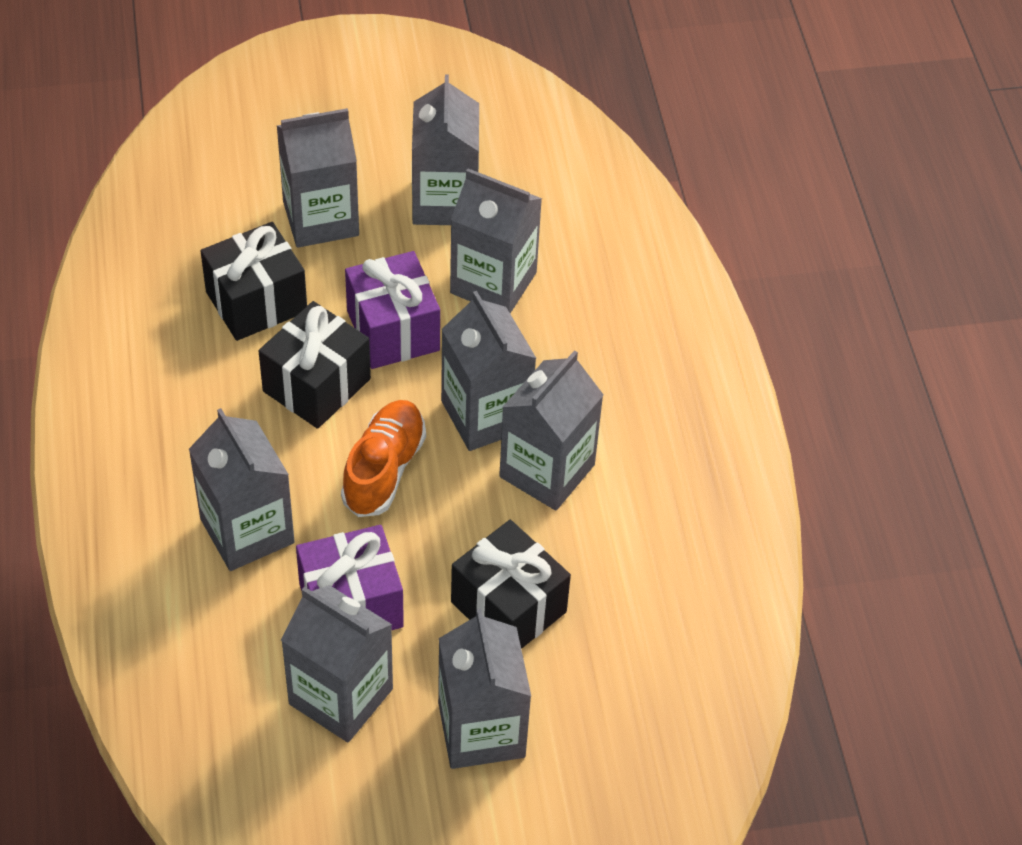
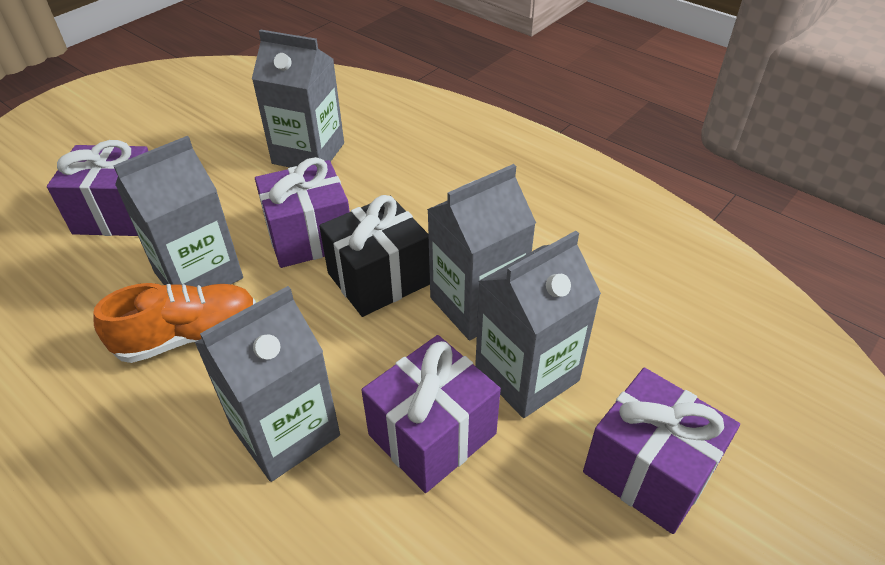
black gift: 3 -> 1
grey carton: 8 -> 5
purple gift: 2 -> 4

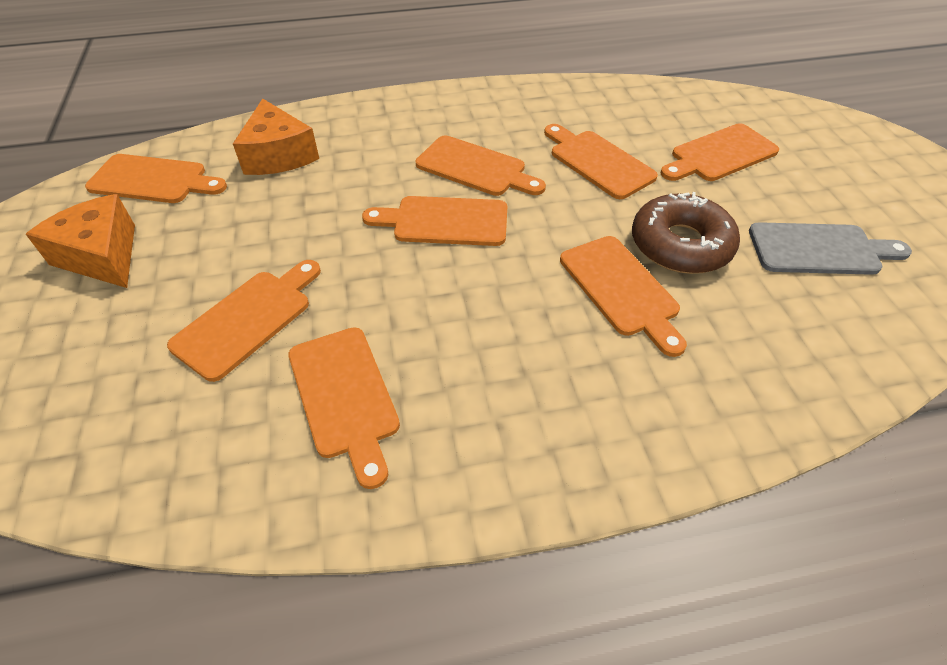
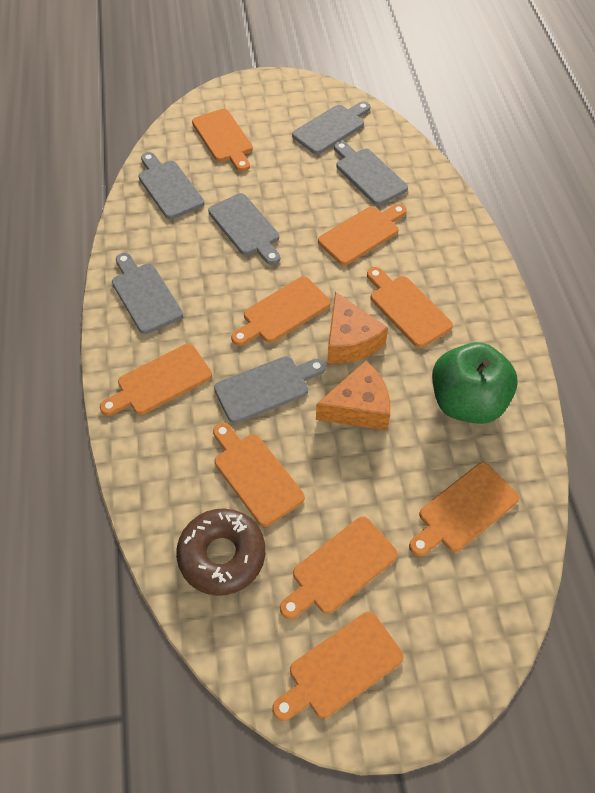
green apple: 0 -> 1
grey cutting board: 1 -> 6
orange cutting board: 8 -> 9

Task to complete: The lines to return are those in the entries above that include "grey".

Result of the task:
grey carton: 8 -> 5
grey cutting board: 1 -> 6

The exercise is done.